**Required work:** Starting at the line that contains "C5: 68nF (0V, 5V) -> none" and stopping at the line that contains "P203 pin 2: COM -> N_4", transcribe every line of the material below exactly; pictures stay out.

**Provided entries:**
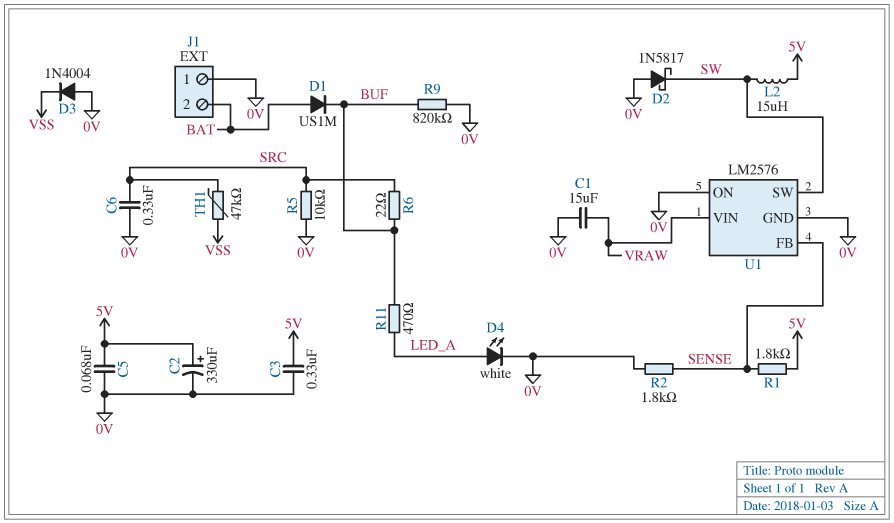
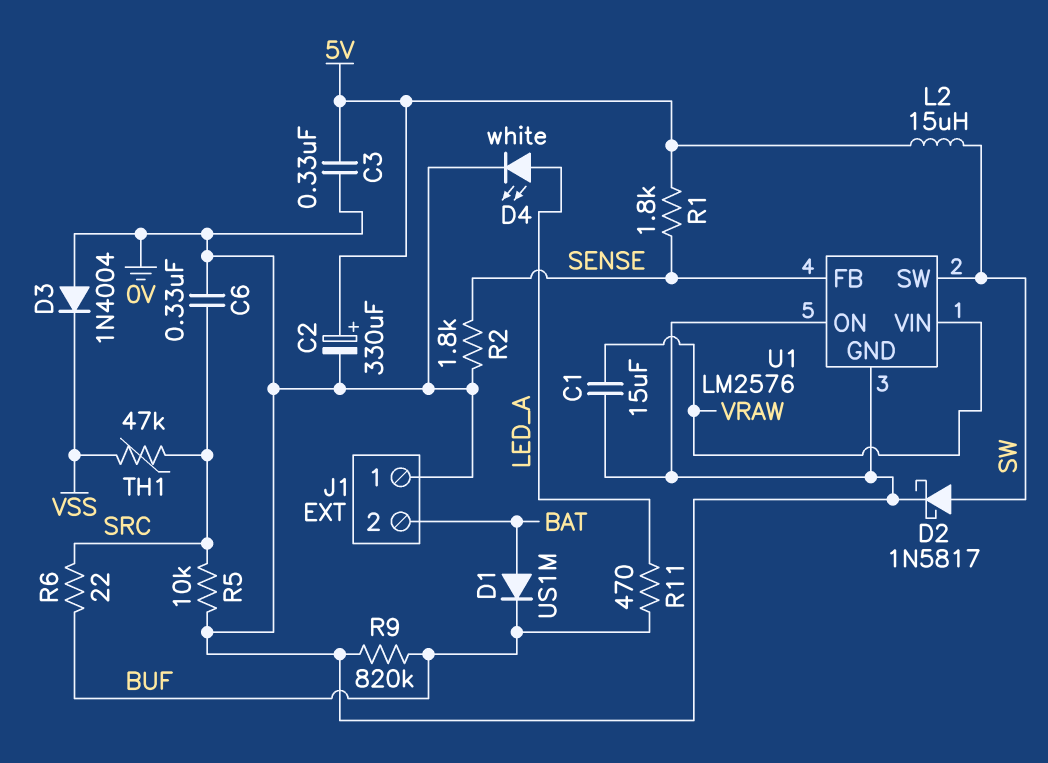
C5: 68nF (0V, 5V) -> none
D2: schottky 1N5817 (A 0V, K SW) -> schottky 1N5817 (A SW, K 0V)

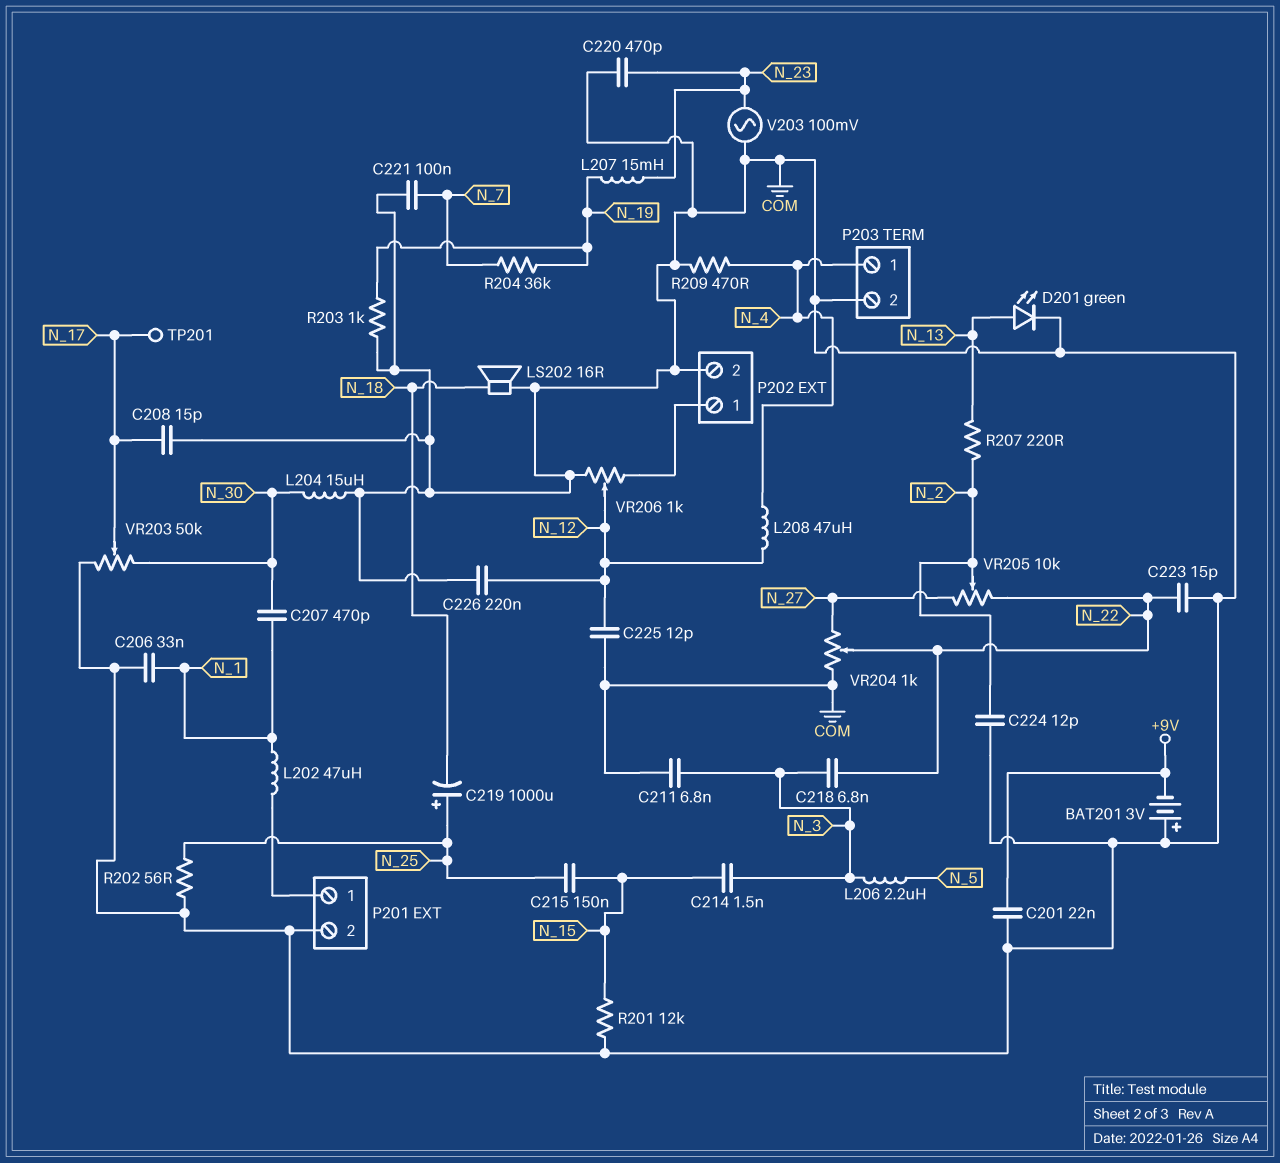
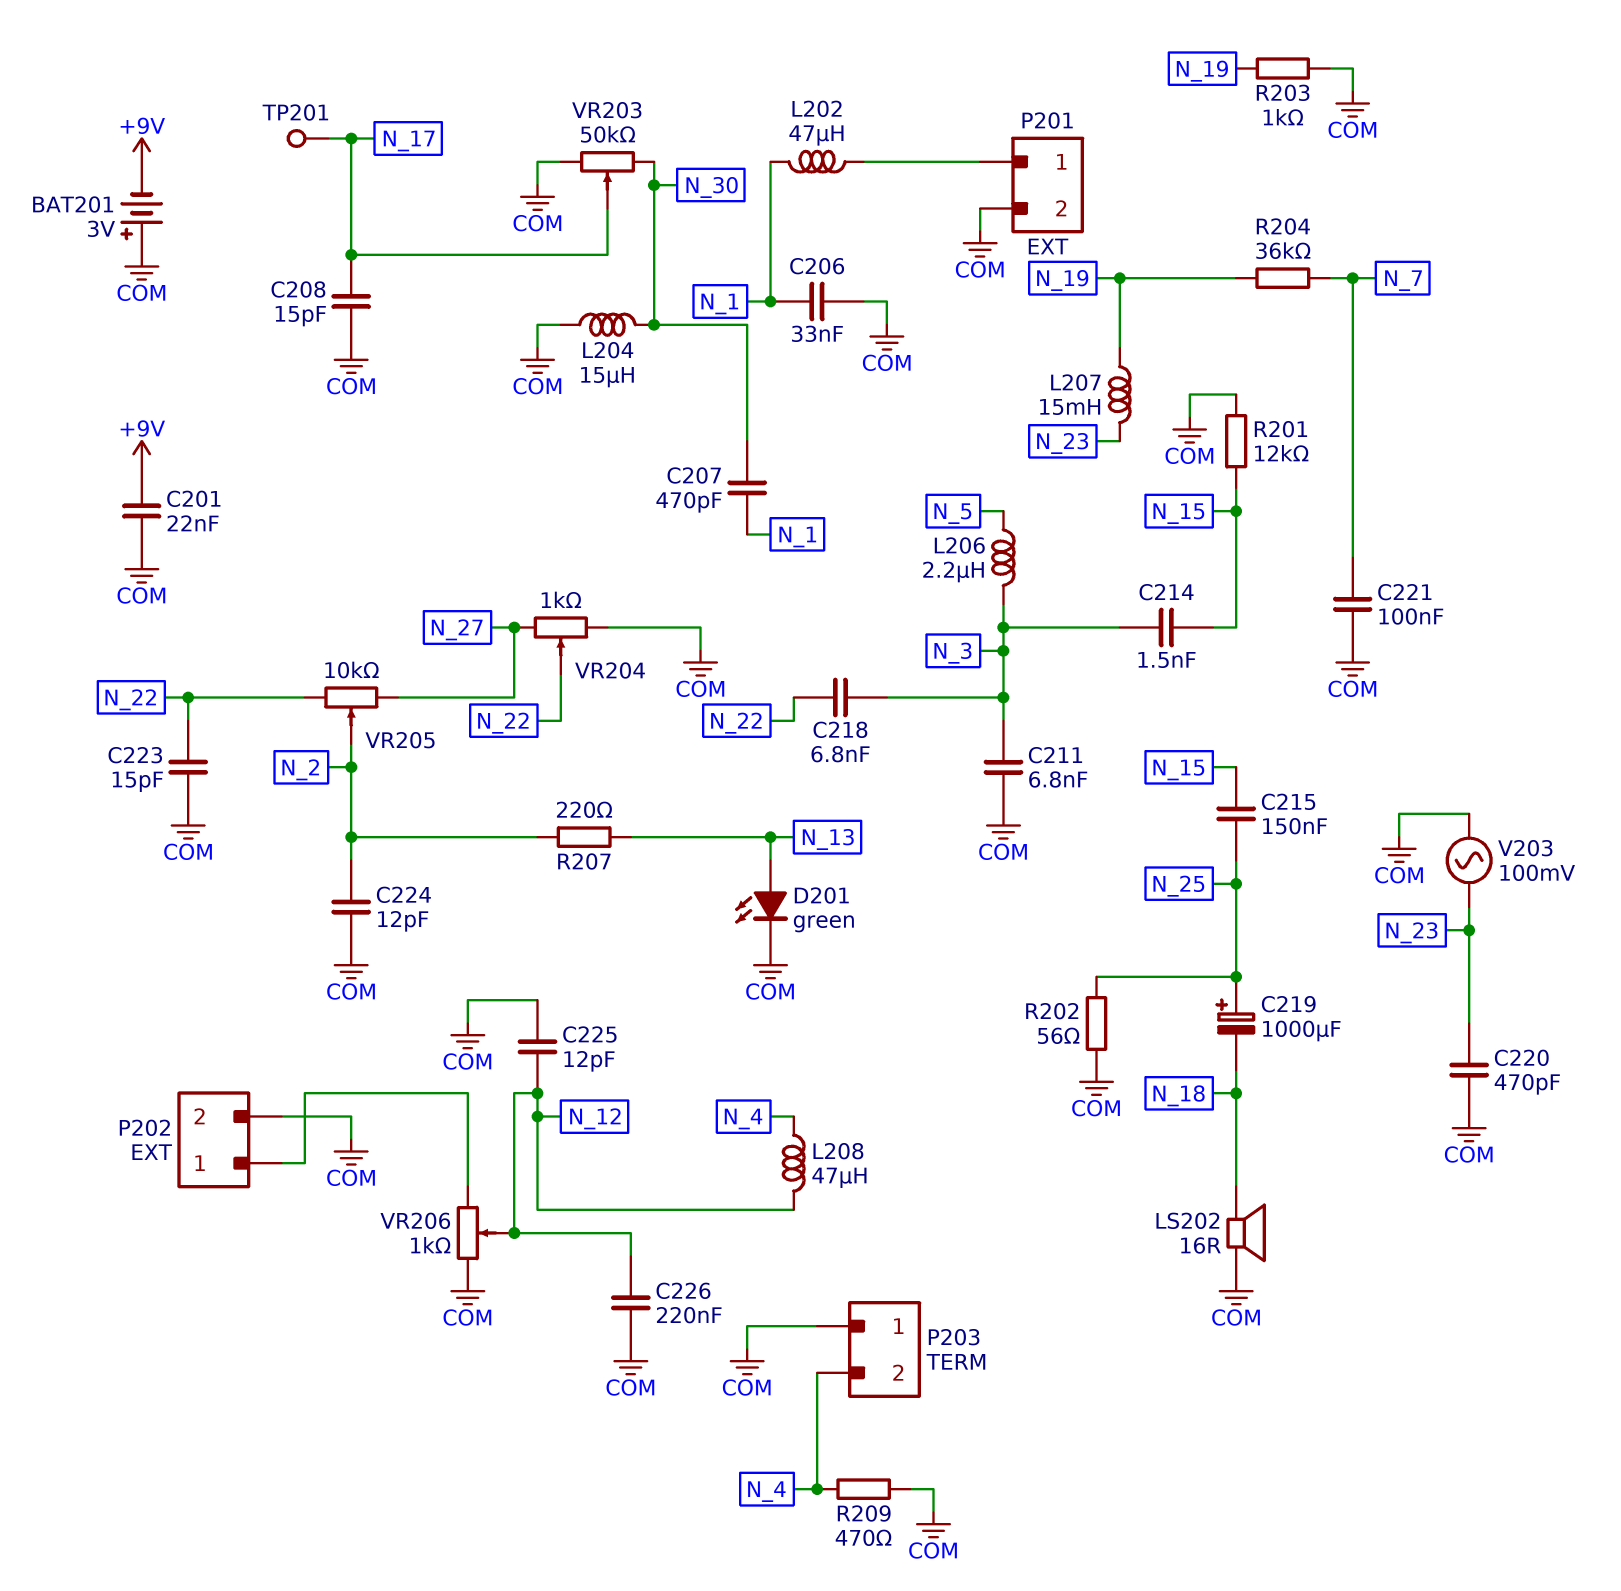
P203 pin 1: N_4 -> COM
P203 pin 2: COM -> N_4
---
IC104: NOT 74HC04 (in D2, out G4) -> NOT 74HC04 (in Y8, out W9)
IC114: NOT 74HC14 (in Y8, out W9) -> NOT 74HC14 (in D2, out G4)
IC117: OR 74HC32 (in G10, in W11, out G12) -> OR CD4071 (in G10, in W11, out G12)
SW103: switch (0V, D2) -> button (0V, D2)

**Problem solution:**
C5: 68nF (0V, 5V) -> none
D2: schottky 1N5817 (A 0V, K SW) -> schottky 1N5817 (A SW, K 0V)

P203 pin 1: N_4 -> COM
P203 pin 2: COM -> N_4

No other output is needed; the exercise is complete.